▸ Directions
Print the lines in the listing below that fall between the line with "P1 pin 2: N038 -> N036" and the line with "U5: NOT 74HC04", those two lines included, exactly as they stand and with nothing else.

* * * *

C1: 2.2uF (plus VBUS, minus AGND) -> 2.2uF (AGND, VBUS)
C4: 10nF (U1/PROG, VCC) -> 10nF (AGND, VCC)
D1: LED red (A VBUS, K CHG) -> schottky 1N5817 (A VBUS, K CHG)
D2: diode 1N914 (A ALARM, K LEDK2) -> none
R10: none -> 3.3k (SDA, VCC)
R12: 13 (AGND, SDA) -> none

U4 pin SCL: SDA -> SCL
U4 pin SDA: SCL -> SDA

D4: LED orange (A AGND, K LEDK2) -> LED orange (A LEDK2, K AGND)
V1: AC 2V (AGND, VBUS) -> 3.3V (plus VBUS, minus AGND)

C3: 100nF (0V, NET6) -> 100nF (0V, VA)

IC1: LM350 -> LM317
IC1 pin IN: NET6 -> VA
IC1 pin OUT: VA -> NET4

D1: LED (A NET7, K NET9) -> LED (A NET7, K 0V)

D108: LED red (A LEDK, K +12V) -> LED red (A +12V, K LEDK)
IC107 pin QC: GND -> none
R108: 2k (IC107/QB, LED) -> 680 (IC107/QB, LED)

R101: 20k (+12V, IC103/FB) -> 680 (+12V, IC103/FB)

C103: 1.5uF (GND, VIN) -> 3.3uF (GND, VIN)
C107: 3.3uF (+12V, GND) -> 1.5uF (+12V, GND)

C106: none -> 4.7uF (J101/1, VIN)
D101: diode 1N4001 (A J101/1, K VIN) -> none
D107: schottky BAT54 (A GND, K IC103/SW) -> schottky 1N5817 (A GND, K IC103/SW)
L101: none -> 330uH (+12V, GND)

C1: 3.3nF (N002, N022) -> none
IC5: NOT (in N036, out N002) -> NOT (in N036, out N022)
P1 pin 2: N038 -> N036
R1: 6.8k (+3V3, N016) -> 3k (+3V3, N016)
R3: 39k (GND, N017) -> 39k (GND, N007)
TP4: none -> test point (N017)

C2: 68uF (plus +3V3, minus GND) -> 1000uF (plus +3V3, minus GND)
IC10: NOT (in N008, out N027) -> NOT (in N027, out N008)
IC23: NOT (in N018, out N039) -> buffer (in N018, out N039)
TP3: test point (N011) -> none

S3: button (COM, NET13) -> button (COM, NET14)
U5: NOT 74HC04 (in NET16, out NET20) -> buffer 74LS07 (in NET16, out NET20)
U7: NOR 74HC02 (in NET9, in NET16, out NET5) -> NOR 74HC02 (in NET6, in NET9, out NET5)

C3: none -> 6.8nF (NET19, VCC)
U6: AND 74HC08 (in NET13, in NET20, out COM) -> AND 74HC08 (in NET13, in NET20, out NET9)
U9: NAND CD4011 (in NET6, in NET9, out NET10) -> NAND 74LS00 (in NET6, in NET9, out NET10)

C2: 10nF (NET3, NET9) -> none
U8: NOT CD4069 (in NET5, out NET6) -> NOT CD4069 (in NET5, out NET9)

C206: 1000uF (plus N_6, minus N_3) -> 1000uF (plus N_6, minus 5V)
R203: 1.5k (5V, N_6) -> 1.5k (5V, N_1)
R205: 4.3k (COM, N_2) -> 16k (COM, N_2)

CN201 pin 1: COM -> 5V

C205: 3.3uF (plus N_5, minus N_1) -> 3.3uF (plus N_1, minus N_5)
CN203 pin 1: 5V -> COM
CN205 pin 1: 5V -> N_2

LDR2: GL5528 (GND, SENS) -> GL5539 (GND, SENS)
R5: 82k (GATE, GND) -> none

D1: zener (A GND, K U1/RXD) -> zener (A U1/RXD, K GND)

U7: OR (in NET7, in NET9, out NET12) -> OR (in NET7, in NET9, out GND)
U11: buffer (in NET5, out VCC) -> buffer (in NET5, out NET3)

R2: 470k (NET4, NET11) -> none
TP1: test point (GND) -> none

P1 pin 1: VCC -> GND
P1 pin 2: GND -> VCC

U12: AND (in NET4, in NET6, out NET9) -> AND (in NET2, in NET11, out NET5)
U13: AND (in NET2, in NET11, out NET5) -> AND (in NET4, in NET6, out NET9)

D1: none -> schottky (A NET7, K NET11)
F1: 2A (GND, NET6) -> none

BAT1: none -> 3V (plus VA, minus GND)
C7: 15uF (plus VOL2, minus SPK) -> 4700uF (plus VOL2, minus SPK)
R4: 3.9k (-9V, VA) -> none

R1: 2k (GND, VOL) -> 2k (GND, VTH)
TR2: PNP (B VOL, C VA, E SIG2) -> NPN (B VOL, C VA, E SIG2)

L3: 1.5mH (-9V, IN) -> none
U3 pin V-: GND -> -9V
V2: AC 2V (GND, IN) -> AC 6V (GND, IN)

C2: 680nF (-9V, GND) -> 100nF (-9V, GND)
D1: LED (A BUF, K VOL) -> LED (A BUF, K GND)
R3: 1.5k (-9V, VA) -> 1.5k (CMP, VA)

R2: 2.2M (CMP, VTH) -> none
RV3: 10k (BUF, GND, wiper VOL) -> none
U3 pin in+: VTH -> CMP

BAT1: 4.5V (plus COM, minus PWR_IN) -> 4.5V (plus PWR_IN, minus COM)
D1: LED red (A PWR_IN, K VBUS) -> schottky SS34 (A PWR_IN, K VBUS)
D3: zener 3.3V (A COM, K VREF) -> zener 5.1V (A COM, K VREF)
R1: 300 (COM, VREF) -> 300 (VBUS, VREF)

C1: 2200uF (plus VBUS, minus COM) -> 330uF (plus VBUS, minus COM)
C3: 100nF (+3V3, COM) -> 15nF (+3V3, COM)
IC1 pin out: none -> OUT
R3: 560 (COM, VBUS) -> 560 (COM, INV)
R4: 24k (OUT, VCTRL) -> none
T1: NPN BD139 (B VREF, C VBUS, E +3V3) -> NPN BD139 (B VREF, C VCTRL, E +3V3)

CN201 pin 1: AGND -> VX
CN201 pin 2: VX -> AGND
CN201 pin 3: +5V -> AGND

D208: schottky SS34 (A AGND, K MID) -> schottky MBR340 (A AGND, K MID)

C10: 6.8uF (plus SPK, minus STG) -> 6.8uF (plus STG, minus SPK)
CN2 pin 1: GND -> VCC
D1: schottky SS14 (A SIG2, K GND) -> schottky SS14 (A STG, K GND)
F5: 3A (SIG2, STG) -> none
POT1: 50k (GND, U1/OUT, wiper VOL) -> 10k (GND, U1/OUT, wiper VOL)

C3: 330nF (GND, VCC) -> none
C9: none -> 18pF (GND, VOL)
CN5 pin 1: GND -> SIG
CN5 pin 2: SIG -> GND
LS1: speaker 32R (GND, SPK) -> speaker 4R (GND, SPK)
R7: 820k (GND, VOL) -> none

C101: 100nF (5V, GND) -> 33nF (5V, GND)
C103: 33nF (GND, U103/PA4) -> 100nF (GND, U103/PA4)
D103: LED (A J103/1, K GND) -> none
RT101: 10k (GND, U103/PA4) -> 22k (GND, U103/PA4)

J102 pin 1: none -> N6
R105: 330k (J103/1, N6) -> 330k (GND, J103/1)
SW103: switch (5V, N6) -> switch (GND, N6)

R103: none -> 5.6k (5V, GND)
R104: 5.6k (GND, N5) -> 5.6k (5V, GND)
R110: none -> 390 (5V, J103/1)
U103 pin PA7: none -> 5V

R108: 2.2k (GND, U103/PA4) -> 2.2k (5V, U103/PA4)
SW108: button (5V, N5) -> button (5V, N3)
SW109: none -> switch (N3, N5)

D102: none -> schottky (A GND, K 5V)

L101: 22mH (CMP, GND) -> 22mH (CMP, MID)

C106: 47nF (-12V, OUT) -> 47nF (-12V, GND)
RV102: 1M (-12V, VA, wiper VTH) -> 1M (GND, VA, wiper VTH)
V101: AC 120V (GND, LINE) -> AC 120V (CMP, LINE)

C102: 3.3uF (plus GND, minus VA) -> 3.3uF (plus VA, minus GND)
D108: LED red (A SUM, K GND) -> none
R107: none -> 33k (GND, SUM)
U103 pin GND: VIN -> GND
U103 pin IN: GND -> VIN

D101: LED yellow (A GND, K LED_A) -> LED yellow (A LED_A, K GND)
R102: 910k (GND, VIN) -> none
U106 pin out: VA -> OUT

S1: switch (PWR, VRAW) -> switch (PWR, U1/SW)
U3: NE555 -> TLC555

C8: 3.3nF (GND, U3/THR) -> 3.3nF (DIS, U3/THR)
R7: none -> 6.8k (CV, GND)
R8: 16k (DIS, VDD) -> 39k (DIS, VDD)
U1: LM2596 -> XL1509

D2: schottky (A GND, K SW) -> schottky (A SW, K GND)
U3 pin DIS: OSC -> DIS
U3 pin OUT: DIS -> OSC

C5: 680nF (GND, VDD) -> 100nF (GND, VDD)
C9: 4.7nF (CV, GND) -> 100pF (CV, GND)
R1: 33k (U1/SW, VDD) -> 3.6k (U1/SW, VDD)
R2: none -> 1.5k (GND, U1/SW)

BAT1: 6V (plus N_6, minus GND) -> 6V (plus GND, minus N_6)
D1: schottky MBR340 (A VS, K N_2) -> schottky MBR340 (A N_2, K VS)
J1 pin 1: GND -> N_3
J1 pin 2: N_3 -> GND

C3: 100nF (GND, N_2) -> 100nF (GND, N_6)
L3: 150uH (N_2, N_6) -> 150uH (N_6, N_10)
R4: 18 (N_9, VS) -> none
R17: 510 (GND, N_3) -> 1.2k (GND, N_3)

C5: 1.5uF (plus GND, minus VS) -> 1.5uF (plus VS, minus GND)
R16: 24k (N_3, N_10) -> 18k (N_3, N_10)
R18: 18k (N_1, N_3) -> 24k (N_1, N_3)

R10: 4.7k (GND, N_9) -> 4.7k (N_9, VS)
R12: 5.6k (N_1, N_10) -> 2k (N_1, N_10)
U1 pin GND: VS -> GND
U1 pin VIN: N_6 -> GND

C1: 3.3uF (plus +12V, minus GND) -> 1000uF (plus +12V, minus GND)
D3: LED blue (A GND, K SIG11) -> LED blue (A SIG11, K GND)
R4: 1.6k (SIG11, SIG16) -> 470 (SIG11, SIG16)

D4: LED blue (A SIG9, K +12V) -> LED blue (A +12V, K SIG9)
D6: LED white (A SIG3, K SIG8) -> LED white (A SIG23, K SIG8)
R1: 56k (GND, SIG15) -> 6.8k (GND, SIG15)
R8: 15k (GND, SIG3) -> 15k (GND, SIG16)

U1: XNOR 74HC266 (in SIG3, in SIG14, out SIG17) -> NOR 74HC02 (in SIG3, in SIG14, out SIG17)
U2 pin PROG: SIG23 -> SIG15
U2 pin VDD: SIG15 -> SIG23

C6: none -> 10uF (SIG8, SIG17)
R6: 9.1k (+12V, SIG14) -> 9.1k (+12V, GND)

* * * *

▸ Result for this task
P1 pin 2: N038 -> N036
R1: 6.8k (+3V3, N016) -> 3k (+3V3, N016)
R3: 39k (GND, N017) -> 39k (GND, N007)
TP4: none -> test point (N017)

C2: 68uF (plus +3V3, minus GND) -> 1000uF (plus +3V3, minus GND)
IC10: NOT (in N008, out N027) -> NOT (in N027, out N008)
IC23: NOT (in N018, out N039) -> buffer (in N018, out N039)
TP3: test point (N011) -> none

S3: button (COM, NET13) -> button (COM, NET14)
U5: NOT 74HC04 (in NET16, out NET20) -> buffer 74LS07 (in NET16, out NET20)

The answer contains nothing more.